--- MATERIAL SHOWN ---

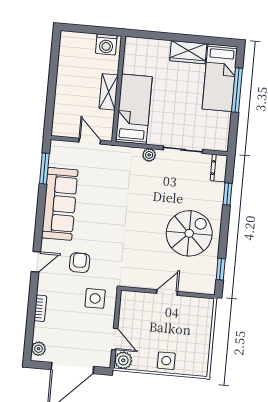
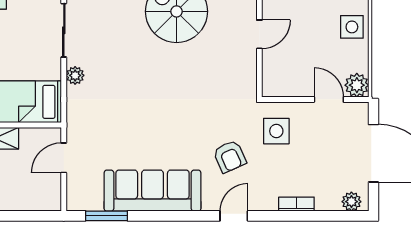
door: (36, 262) -> (234, 216), hinge flipped
armchair: (80, 263) -> (230, 156), turned -114
door: (167, 292) -> (259, 34), swing flipped
door: (115, 339) -> (329, 99), hinge flipped

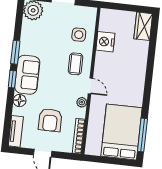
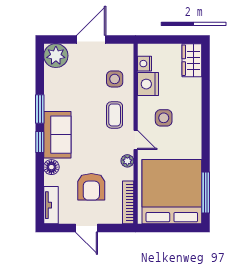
nightstand: (104, 25) -> (144, 64), added
side table: (115, 71) -> (164, 118), added
bed: (122, 132) -> (172, 192), width x1.36

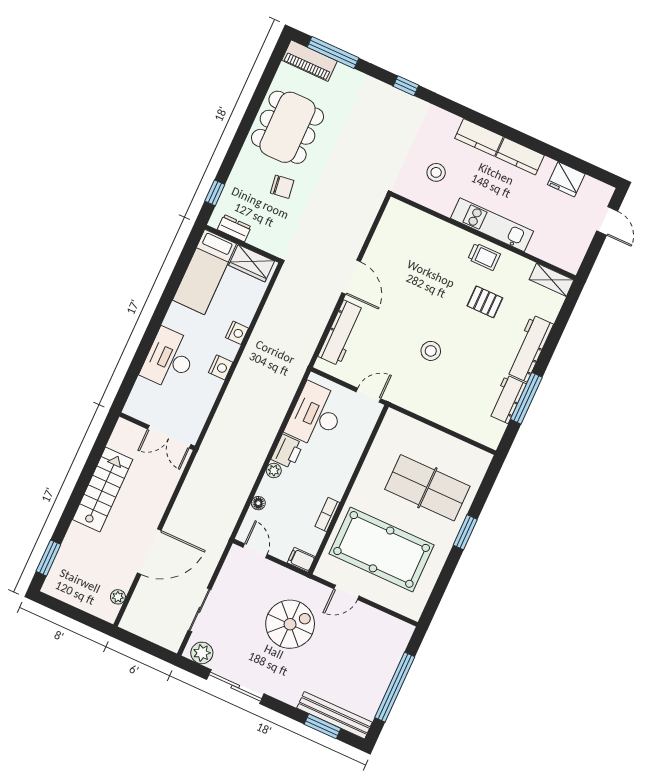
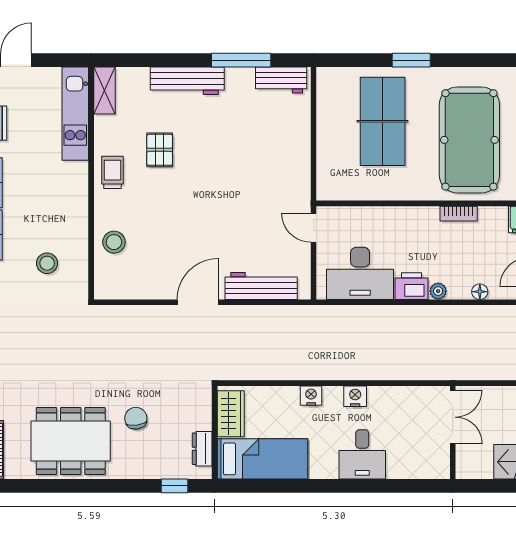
kitchen unit: (492, 225) -> (75, 114), moved
stool: (431, 351) -> (114, 242), moved
desk: (169, 359) -> (362, 454), width x0.73
workbench: (507, 399) -> (281, 80), moved

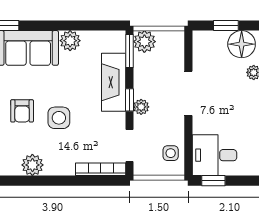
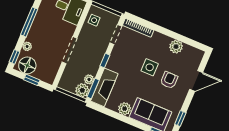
fireplace: (114, 82) -> (104, 87), moved
plant: (141, 107) -> (89, 79), moved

---

Without the pictures, return each entry exactly as given.

door: (36, 262) -> (234, 216), hinge flipped
armchair: (80, 263) -> (230, 156), turned -114
door: (167, 292) -> (259, 34), swing flipped
door: (115, 339) -> (329, 99), hinge flipped

nightstand: (104, 25) -> (144, 64), added
side table: (115, 71) -> (164, 118), added
bed: (122, 132) -> (172, 192), width x1.36

kitchen unit: (492, 225) -> (75, 114), moved
stool: (431, 351) -> (114, 242), moved
desk: (169, 359) -> (362, 454), width x0.73
workbench: (507, 399) -> (281, 80), moved

fireplace: (114, 82) -> (104, 87), moved
plant: (141, 107) -> (89, 79), moved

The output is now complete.